What this task involves – No pictures belong in the copy, but every line of the material below must be reproduced exactly.

Recorded data –
────────

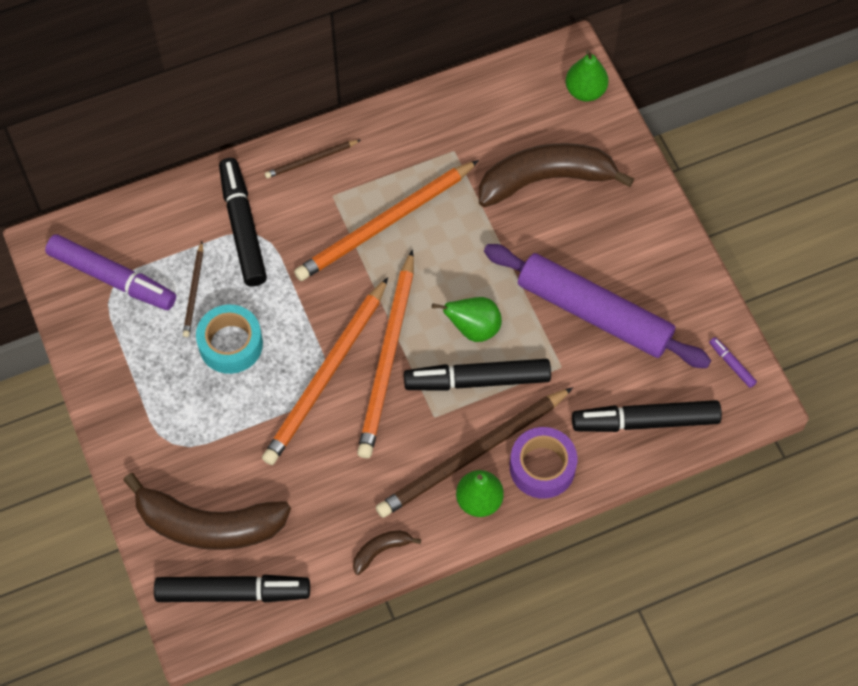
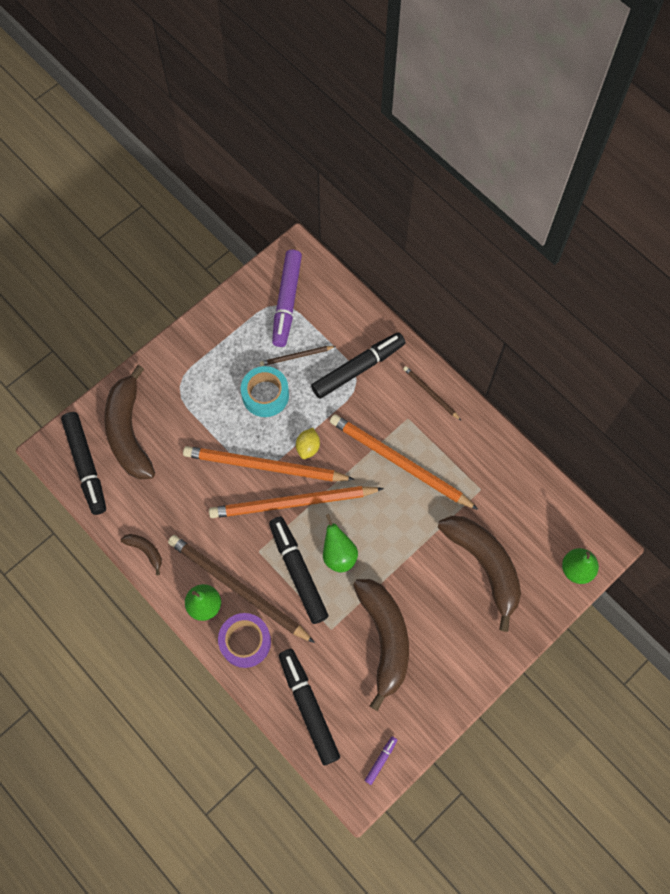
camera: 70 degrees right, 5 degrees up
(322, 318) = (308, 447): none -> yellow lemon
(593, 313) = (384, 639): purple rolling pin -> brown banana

────────

Worked solution –
camera: 70 degrees right, 5 degrees up
(322, 318) = (308, 447): none -> yellow lemon
(593, 313) = (384, 639): purple rolling pin -> brown banana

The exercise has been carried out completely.